Supplied records:
+---+

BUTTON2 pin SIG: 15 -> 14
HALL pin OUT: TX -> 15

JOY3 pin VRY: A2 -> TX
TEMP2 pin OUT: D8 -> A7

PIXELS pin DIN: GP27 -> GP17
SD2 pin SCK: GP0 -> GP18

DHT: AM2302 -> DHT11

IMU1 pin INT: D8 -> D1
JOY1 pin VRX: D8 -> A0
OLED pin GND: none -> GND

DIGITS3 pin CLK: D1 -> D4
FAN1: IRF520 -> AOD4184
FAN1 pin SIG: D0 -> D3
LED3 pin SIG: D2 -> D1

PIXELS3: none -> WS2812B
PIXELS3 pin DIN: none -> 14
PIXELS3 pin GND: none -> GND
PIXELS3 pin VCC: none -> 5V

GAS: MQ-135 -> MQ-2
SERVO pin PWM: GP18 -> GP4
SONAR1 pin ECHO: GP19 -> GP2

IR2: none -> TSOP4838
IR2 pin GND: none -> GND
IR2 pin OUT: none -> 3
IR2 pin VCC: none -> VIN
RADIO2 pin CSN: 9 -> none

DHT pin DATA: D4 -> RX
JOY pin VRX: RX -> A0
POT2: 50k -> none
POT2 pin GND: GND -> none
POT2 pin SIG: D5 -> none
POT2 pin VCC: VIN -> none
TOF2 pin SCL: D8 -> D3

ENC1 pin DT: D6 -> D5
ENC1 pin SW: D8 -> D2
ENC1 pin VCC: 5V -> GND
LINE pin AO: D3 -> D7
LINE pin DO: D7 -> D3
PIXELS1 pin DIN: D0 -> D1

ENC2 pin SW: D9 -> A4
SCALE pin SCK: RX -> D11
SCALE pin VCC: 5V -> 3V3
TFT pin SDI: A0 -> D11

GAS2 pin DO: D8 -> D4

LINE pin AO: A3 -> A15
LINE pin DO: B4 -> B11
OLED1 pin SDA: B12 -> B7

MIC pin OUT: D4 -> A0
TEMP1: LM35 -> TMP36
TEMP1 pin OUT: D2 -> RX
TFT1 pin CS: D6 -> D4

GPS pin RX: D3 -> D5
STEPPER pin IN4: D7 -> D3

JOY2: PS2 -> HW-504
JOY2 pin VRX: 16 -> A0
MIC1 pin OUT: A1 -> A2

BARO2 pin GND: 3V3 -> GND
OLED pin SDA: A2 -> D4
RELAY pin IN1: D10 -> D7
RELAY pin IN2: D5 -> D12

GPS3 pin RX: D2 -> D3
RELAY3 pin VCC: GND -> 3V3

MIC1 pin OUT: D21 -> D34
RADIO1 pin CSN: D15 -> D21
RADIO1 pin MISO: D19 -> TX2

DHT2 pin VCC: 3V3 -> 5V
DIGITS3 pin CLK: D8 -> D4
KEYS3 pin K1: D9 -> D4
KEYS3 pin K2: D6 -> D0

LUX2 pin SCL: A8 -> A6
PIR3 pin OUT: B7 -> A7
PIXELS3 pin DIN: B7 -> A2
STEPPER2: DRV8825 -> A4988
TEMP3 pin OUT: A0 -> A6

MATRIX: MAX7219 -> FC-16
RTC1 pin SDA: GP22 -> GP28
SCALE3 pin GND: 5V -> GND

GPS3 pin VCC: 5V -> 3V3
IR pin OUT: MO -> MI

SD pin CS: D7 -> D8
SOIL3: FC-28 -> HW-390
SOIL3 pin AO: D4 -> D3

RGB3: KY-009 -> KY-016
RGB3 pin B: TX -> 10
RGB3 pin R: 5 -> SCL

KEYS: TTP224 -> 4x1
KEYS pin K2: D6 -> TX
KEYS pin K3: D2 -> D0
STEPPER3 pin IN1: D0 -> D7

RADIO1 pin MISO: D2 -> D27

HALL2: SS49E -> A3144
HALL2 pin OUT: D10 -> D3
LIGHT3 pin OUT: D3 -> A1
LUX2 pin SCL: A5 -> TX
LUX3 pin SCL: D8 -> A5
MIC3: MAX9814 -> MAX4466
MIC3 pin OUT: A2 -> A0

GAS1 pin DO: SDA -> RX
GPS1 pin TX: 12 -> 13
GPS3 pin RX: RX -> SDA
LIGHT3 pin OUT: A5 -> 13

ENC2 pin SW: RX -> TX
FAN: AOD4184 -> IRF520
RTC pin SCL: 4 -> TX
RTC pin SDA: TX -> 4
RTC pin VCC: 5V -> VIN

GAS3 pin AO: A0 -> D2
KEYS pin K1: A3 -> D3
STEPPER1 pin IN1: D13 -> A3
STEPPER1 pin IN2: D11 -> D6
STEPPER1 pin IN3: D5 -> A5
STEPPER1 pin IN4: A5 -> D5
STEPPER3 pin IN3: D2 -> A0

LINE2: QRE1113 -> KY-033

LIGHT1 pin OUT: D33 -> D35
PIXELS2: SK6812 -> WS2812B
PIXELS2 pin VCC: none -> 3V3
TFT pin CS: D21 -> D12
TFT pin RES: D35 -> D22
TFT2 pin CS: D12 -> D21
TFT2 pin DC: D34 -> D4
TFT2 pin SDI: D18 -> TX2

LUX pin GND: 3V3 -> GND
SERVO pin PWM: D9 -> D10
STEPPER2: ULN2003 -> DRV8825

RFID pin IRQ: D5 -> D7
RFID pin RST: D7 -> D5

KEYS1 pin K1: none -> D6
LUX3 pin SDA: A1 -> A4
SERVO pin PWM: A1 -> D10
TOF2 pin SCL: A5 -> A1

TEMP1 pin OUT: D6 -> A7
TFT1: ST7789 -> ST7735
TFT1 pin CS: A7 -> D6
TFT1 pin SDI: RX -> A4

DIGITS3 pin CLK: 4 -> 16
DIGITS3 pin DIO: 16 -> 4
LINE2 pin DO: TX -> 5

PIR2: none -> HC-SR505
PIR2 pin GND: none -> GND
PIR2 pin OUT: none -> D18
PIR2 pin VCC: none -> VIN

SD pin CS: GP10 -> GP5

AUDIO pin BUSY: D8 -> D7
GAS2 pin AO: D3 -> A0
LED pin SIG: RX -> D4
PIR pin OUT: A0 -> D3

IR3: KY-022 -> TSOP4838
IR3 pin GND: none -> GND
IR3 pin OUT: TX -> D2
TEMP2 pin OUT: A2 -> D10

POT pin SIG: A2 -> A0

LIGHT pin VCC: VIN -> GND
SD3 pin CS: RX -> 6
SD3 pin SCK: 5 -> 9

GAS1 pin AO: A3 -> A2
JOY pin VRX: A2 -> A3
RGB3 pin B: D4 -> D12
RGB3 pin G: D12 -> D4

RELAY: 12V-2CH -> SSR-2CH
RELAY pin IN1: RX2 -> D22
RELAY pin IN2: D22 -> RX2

+---+

Pick out all lines from the data above in which the word "SERVO" appears.

Problem solution:
SERVO pin PWM: GP18 -> GP4
SERVO pin PWM: D9 -> D10
SERVO pin PWM: A1 -> D10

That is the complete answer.